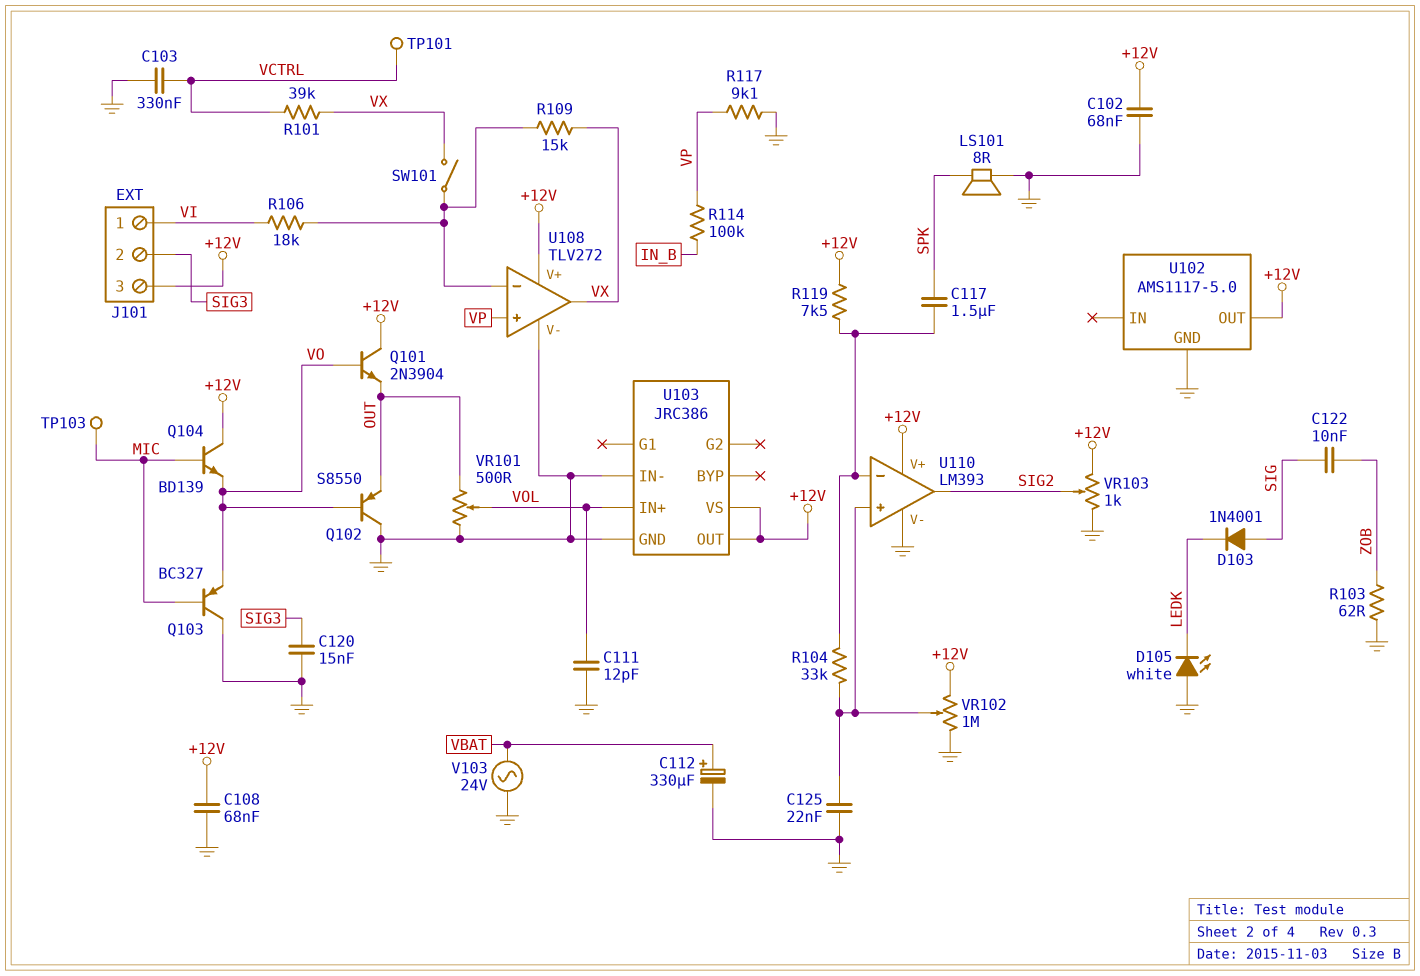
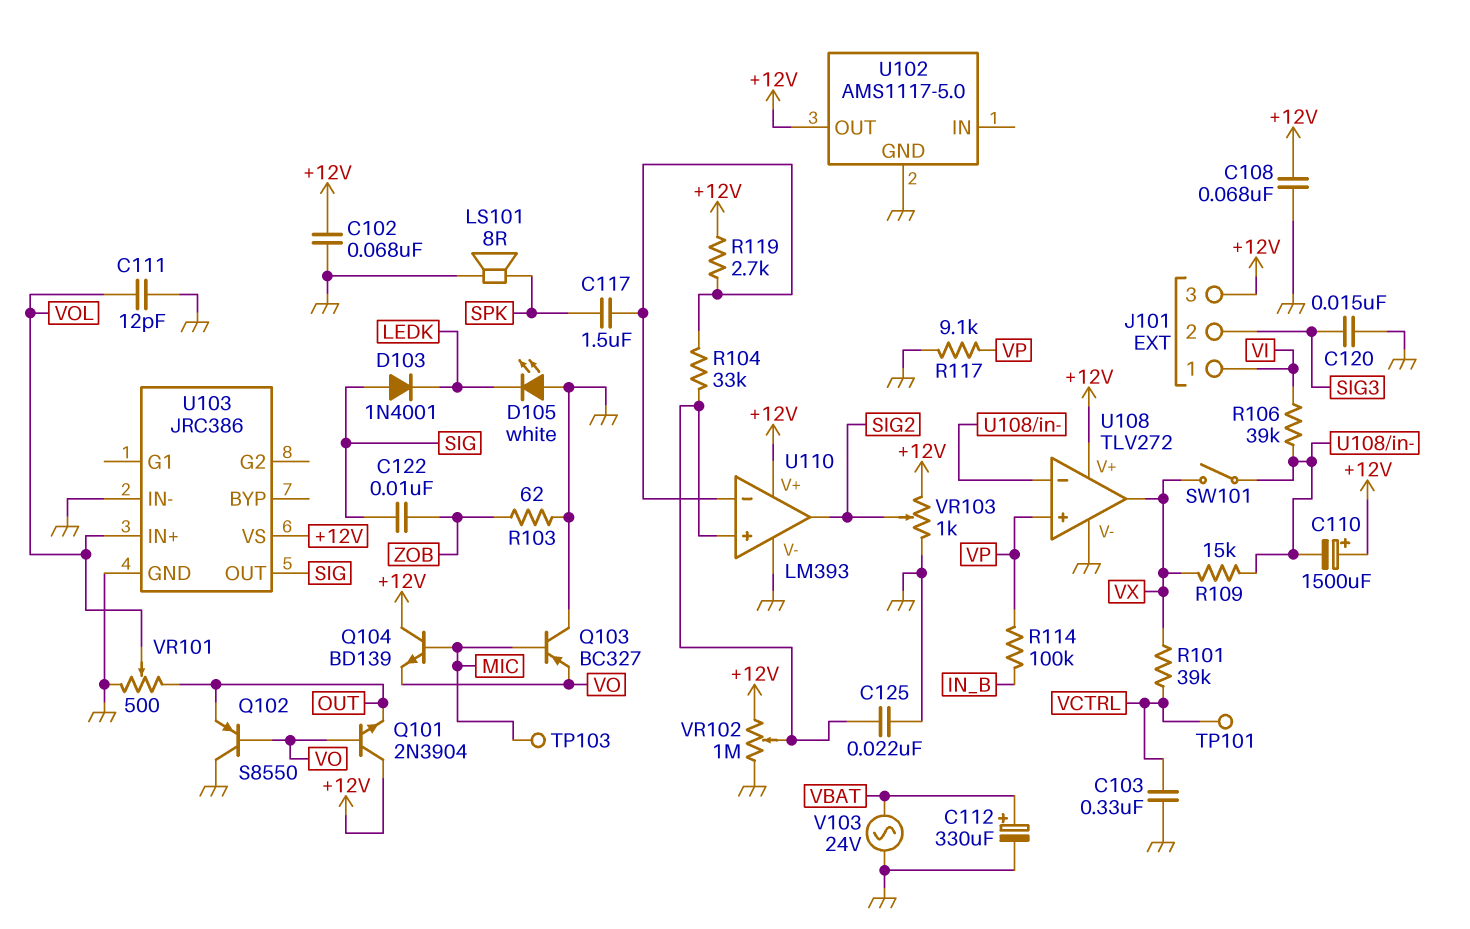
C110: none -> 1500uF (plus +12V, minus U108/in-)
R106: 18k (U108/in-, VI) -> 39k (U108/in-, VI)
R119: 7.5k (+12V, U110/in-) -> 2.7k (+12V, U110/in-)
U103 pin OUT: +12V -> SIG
==============================
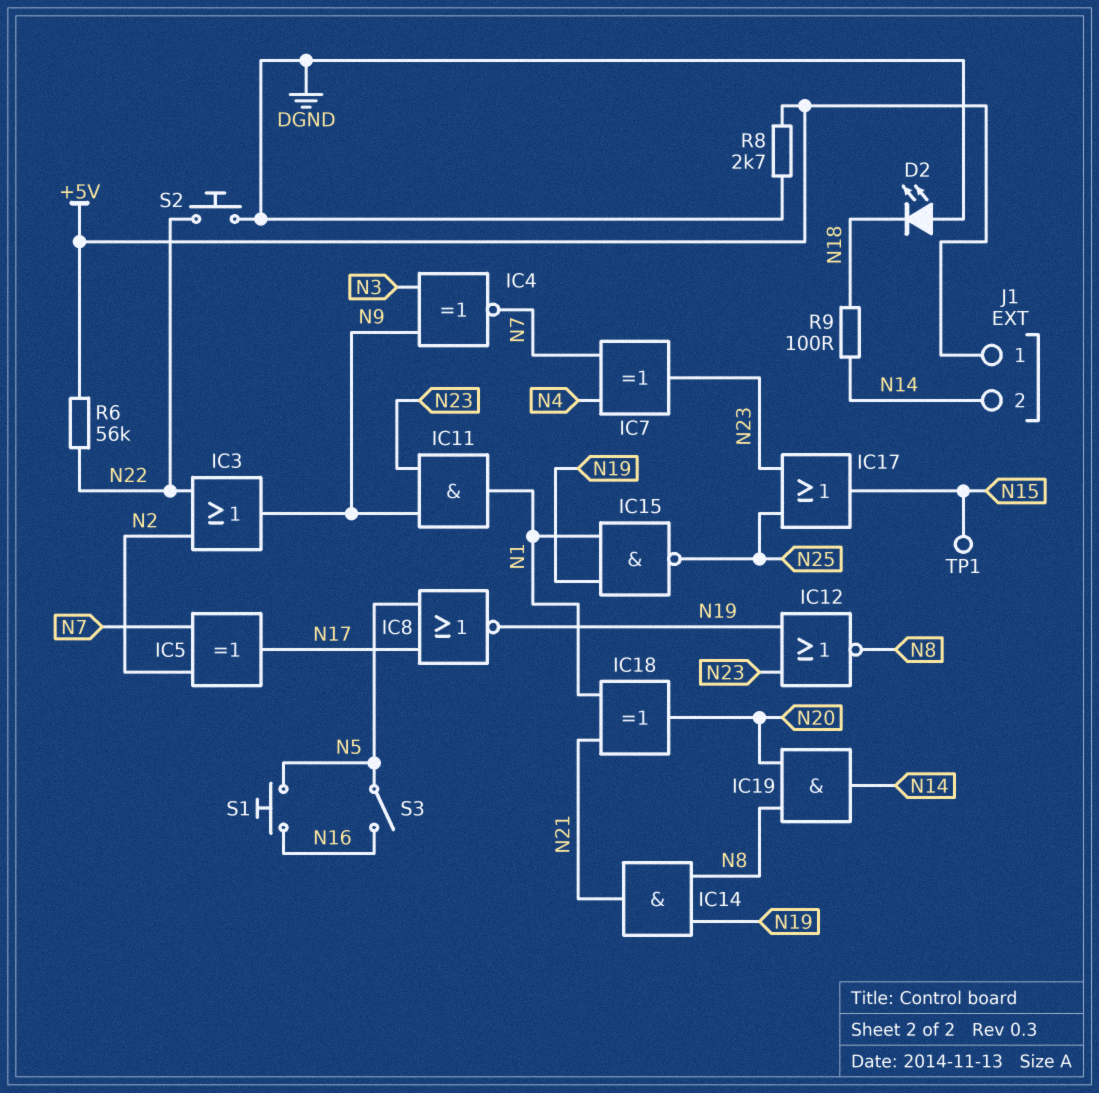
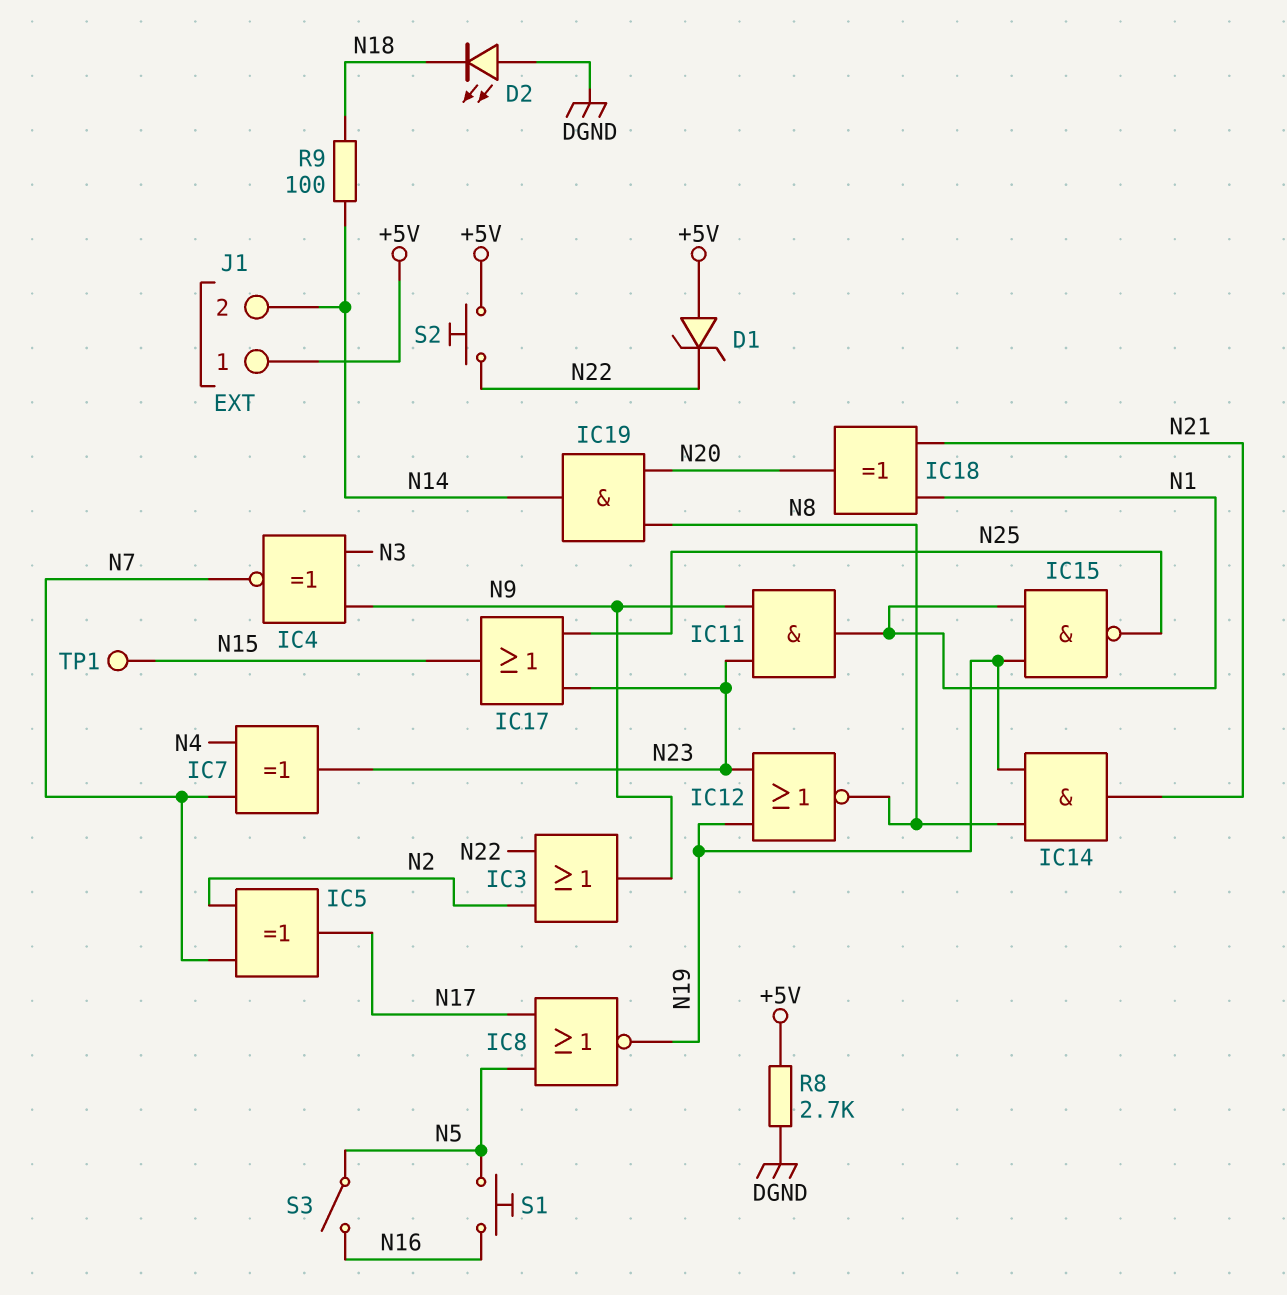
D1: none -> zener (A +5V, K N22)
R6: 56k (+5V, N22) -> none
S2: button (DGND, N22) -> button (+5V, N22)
==============================
## YOUR GOAL:
Please report every line among the entries that includes "none".

## YOUR RESPONSE:
C110: none -> 1500uF (plus +12V, minus U108/in-)
D1: none -> zener (A +5V, K N22)
R6: 56k (+5V, N22) -> none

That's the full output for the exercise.